TRY IT >> Copy nothing but the text: repeat each entry exactly and drop the images.

DATASET ENTRIES >>
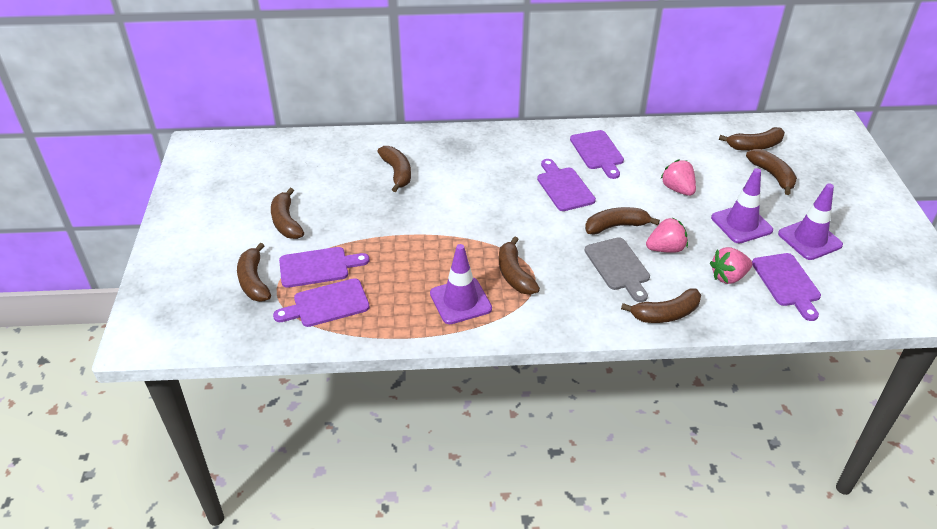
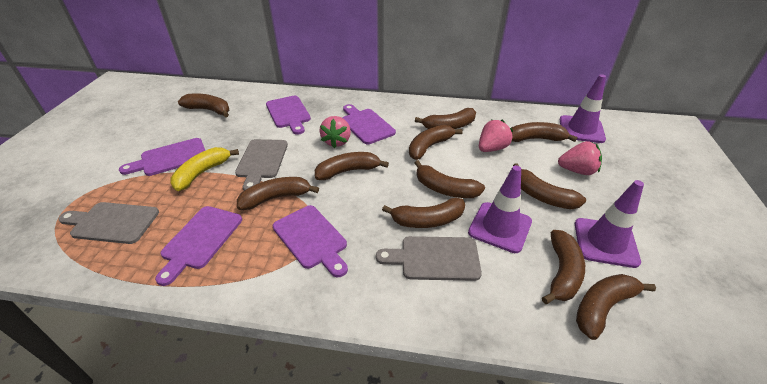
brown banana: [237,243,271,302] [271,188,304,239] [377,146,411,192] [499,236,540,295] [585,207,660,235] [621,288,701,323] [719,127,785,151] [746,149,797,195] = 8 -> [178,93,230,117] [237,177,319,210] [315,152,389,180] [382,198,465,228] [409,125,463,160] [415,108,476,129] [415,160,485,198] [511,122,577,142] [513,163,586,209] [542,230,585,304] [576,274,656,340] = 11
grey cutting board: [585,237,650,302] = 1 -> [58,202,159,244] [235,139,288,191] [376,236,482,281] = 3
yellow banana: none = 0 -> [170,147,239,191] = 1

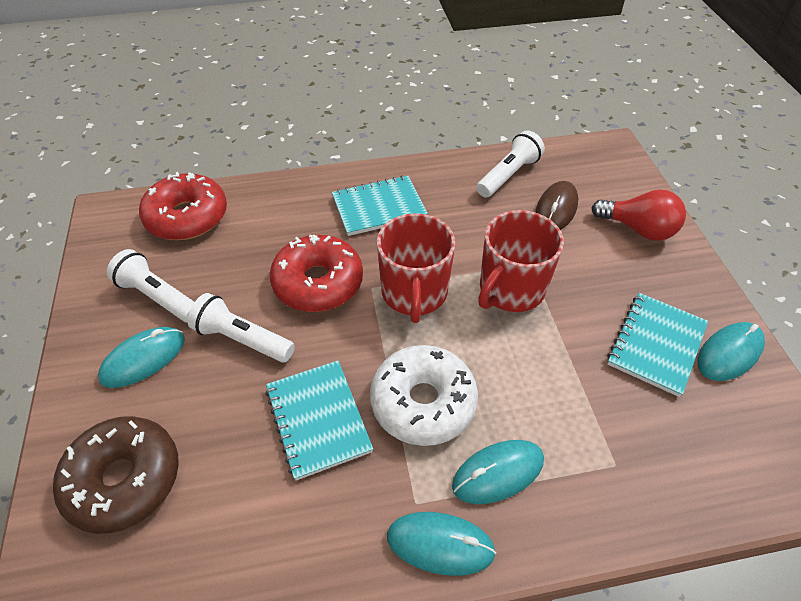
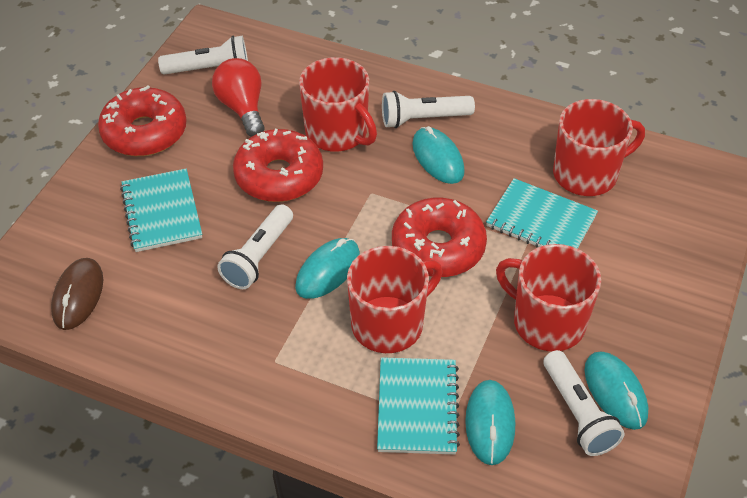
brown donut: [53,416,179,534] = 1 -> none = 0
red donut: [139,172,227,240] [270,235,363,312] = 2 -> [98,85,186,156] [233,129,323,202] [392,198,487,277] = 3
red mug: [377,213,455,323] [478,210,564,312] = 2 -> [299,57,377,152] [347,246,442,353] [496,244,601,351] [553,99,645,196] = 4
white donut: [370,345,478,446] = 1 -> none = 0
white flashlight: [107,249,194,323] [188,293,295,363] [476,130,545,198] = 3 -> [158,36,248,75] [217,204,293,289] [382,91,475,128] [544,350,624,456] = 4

TASK RESULT >>
brown banana: [237,243,271,302] [271,188,304,239] [377,146,411,192] [499,236,540,295] [585,207,660,235] [621,288,701,323] [719,127,785,151] [746,149,797,195] = 8 -> [178,93,230,117] [237,177,319,210] [315,152,389,180] [382,198,465,228] [409,125,463,160] [415,108,476,129] [415,160,485,198] [511,122,577,142] [513,163,586,209] [542,230,585,304] [576,274,656,340] = 11
grey cutting board: [585,237,650,302] = 1 -> [58,202,159,244] [235,139,288,191] [376,236,482,281] = 3
yellow banana: none = 0 -> [170,147,239,191] = 1

brown donut: [53,416,179,534] = 1 -> none = 0
red donut: [139,172,227,240] [270,235,363,312] = 2 -> [98,85,186,156] [233,129,323,202] [392,198,487,277] = 3
red mug: [377,213,455,323] [478,210,564,312] = 2 -> [299,57,377,152] [347,246,442,353] [496,244,601,351] [553,99,645,196] = 4
white donut: [370,345,478,446] = 1 -> none = 0
white flashlight: [107,249,194,323] [188,293,295,363] [476,130,545,198] = 3 -> [158,36,248,75] [217,204,293,289] [382,91,475,128] [544,350,624,456] = 4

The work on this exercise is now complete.